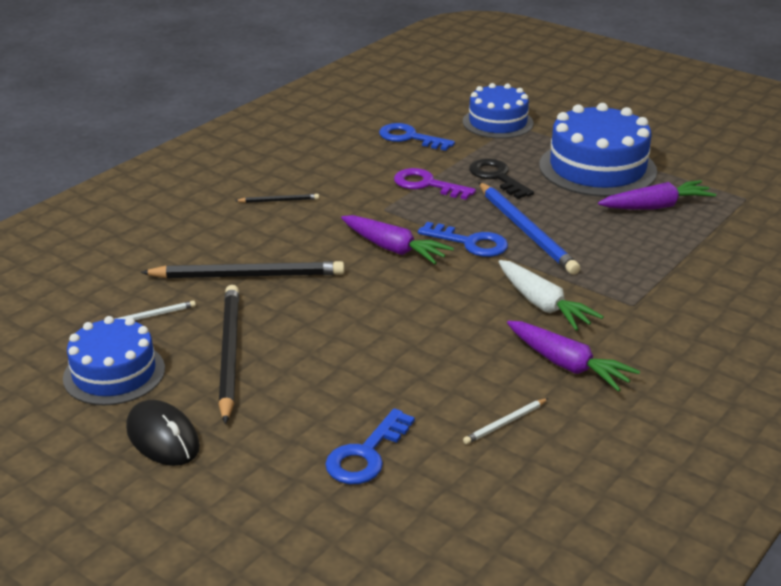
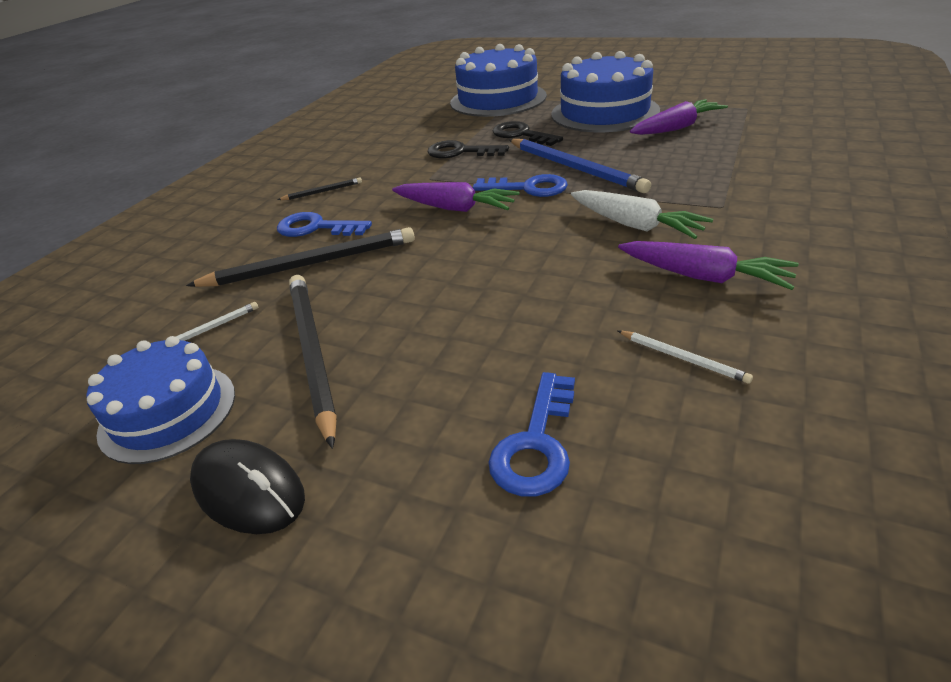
camera: 10 degrees left, 5 degrees up
(410, 138) = (427, 123): blue key -> blue key (316, 228)
(427, 185) = (460, 152): purple key -> black key
(497, 122) = (498, 99): blue cake -> blue cake, size x1.53
(505, 423) = (683, 358): white pencil -> white pencil turned 90 degrees counterclockwise

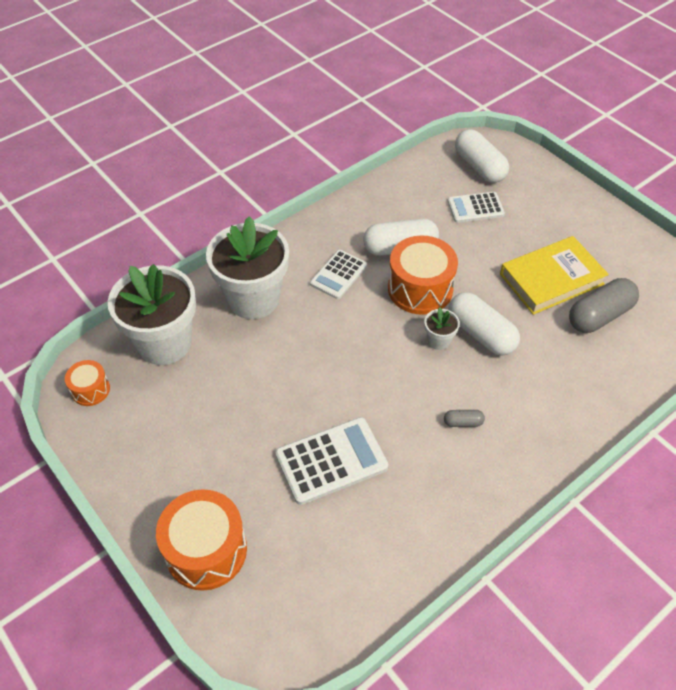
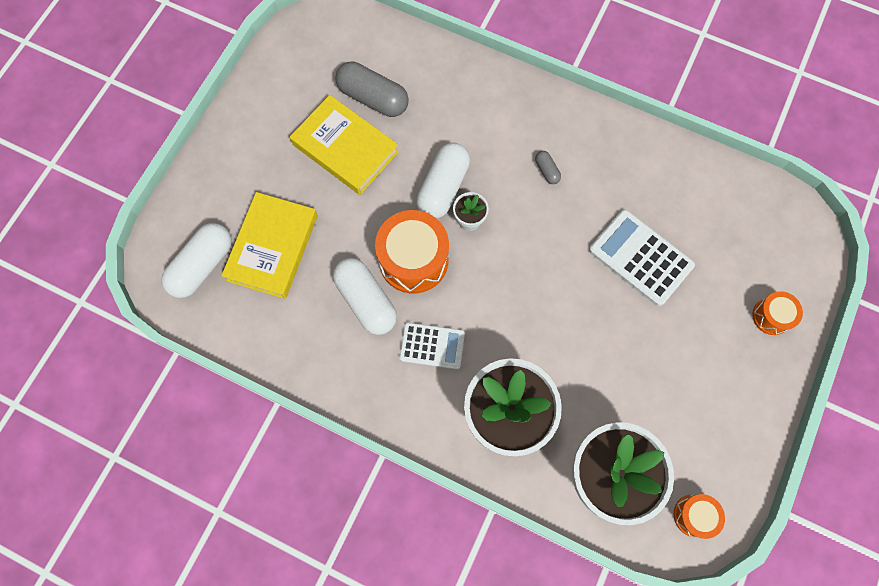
camera: 115 degrees left, 20 degrees up
(206, 550) = (771, 316): orange drum -> orange drum, size x0.53
(475, 208) = (273, 248): white calculator -> yellow book

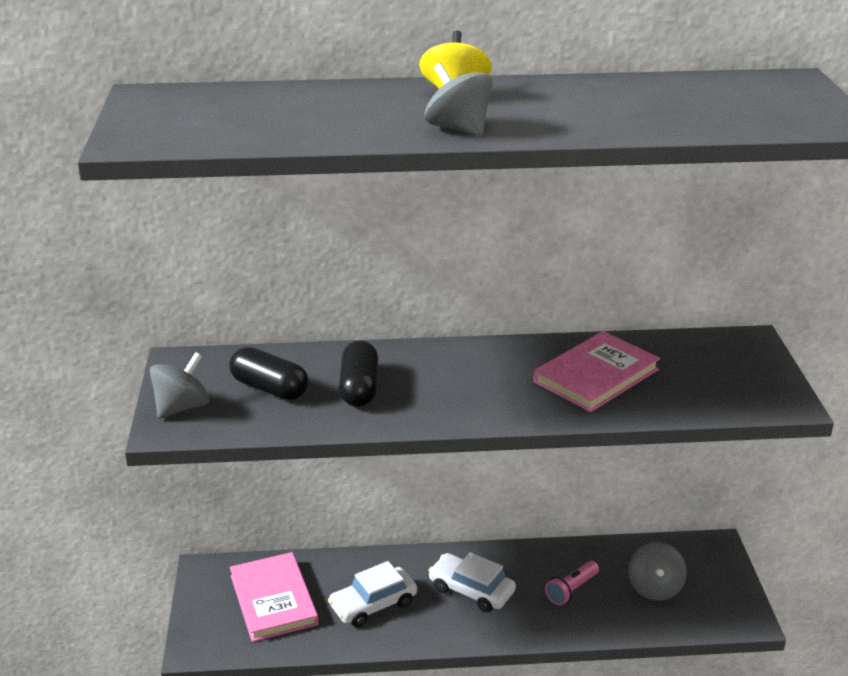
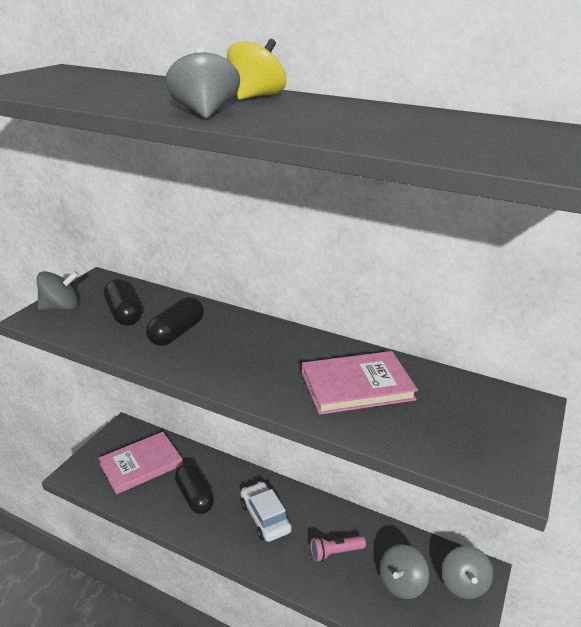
camera: 30 degrees right, 0 degrees up
(273, 600) = (141, 464): pink book -> pink book turned 45 degrees clockwise
(373, 604) = (194, 497): white car -> black capsule
(708, 563) = (463, 584): none -> grey spinning top

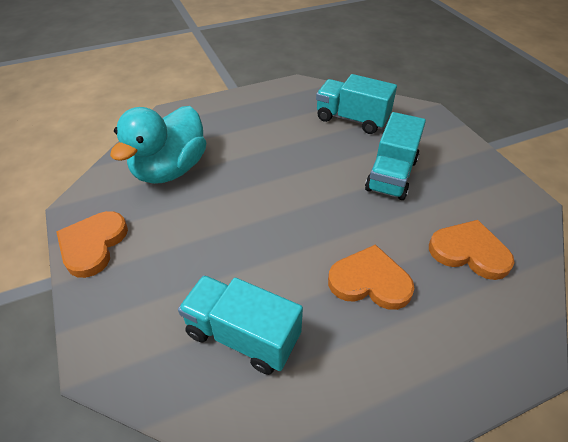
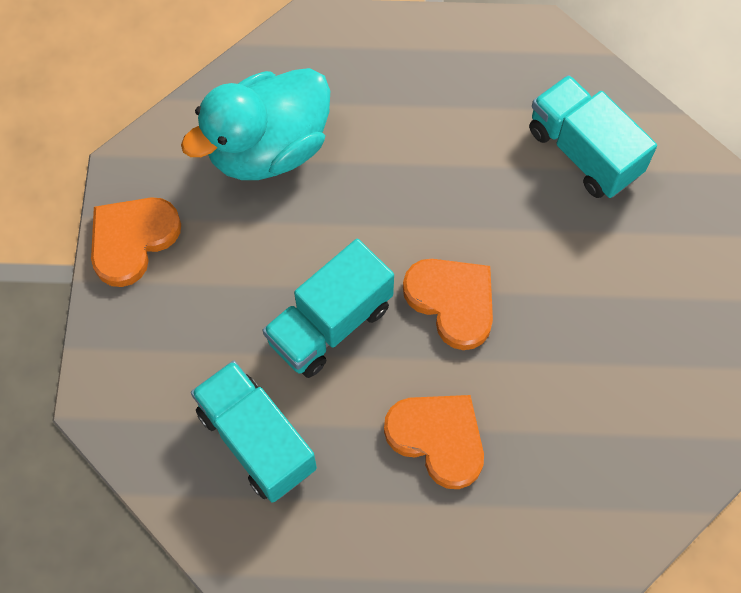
camera: 25 degrees right, 20 degrees up
(391, 175) = (573, 288): turquoise truck -> turquoise truck (330, 324)
(469, 252) = (591, 455): orange heart -> orange heart (452, 301)

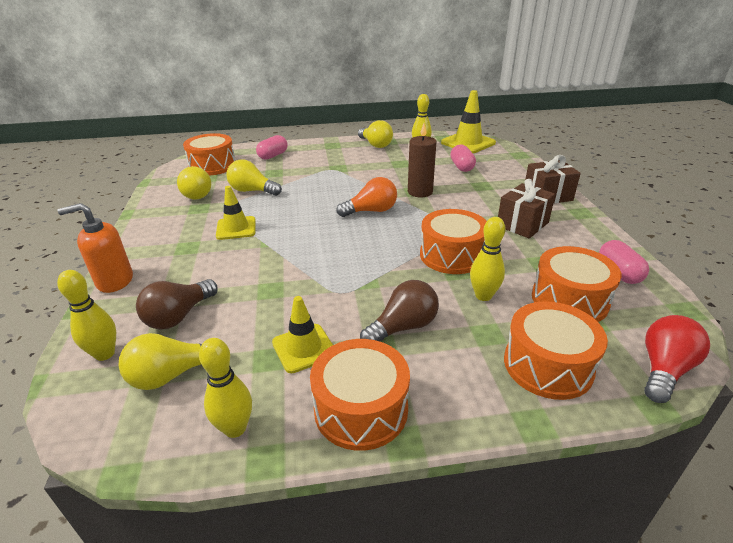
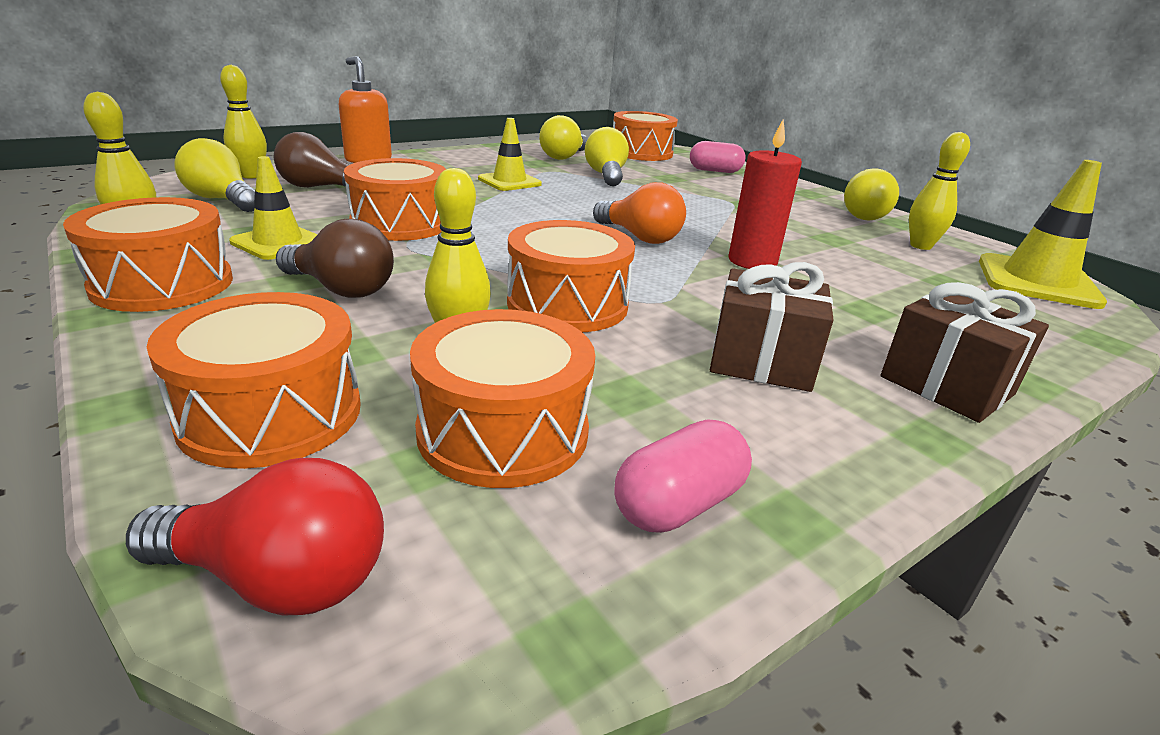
camera: 60 degrees right, 5 degrees down
(296, 288) = (400, 224): none -> orange drum
(420, 192) = (752, 261): brown candle -> red candle
(462, 167) = (913, 285): pink capsule -> none

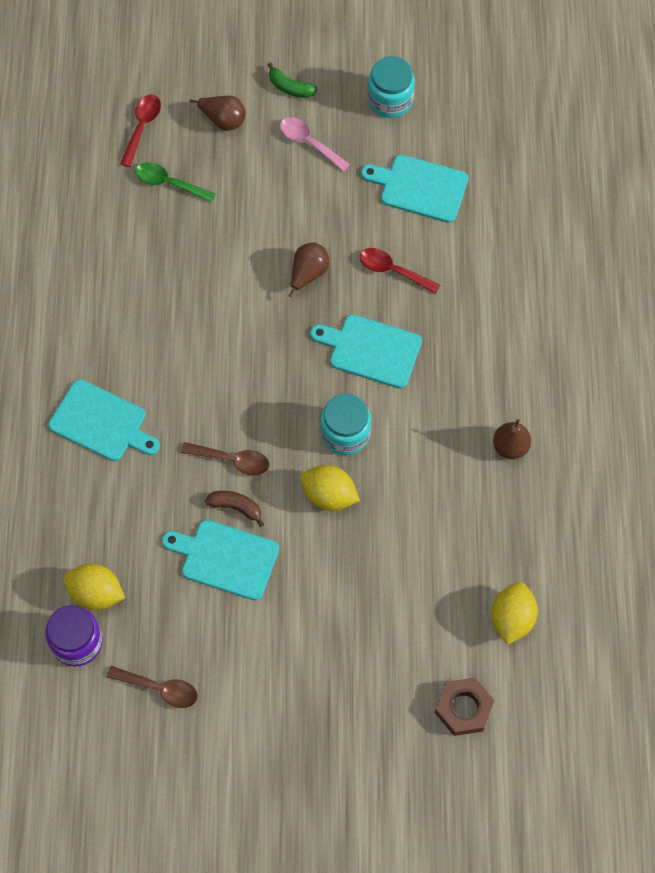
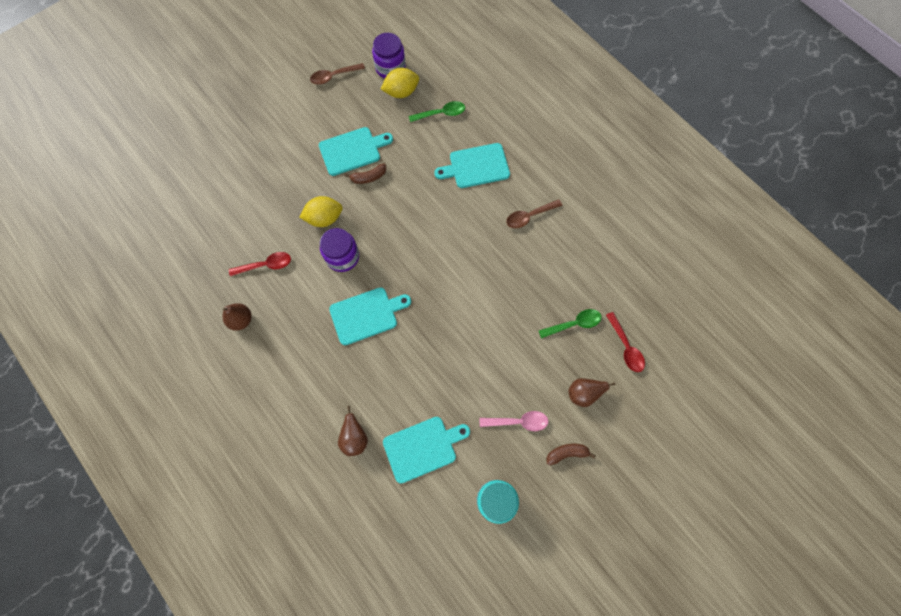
camera: 140 degrees right, 5 degrees up
(76, 523) = (441, 114): none -> green spoon
(232, 460) = (391, 198): brown spoon -> brown spoon (529, 216)
(290, 87) = (566, 453): green banana -> brown banana
(308, 274) = (442, 332): brown pear -> brown pear (354, 437)
(345, 433) = (342, 257): turquoise jar -> purple jar
(393, 271) = (394, 375): red spoon -> red spoon (266, 265)
(463, 708) = (174, 169): brown nut -> none
(512, 618) = (177, 228): yellow lemon -> none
++++++++++
→ **What is expected**
Output the entries exactly as they appear, with no pictures included.

→ **Answer**
camera: 10 degrees left, 5 degrees up
(410, 138) = (427, 123): blue key -> blue key (316, 228)
(427, 185) = (460, 152): purple key -> black key
(497, 122) = (498, 99): blue cake -> blue cake, size x1.53
(505, 423) = (683, 358): white pencil -> white pencil turned 90 degrees counterclockwise

camera: 115 degrees left, 20 degrees up
(206, 550) = (771, 316): orange drum -> orange drum, size x0.53
(475, 208) = (273, 248): white calculator -> yellow book

camera: 30 degrees right, 0 degrees up
(273, 600) = (141, 464): pink book -> pink book turned 45 degrees clockwise
(373, 604) = (194, 497): white car -> black capsule
(708, 563) = (463, 584): none -> grey spinning top

camera: 25 degrees right, 20 degrees up
(391, 175) = (573, 288): turquoise truck -> turquoise truck (330, 324)
(469, 252) = (591, 455): orange heart -> orange heart (452, 301)

camera: 60 degrees right, 5 degrees down
(296, 288) = (400, 224): none -> orange drum
(420, 192) = (752, 261): brown candle -> red candle
(462, 167) = (913, 285): pink capsule -> none

camera: 140 degrees right, 5 degrees up
(76, 523) = (441, 114): none -> green spoon
(232, 460) = (391, 198): brown spoon -> brown spoon (529, 216)
(290, 87) = (566, 453): green banana -> brown banana
(308, 274) = (442, 332): brown pear -> brown pear (354, 437)
(345, 433) = (342, 257): turquoise jar -> purple jar
(393, 271) = (394, 375): red spoon -> red spoon (266, 265)
(463, 708) = (174, 169): brown nut -> none
(512, 618) = (177, 228): yellow lemon -> none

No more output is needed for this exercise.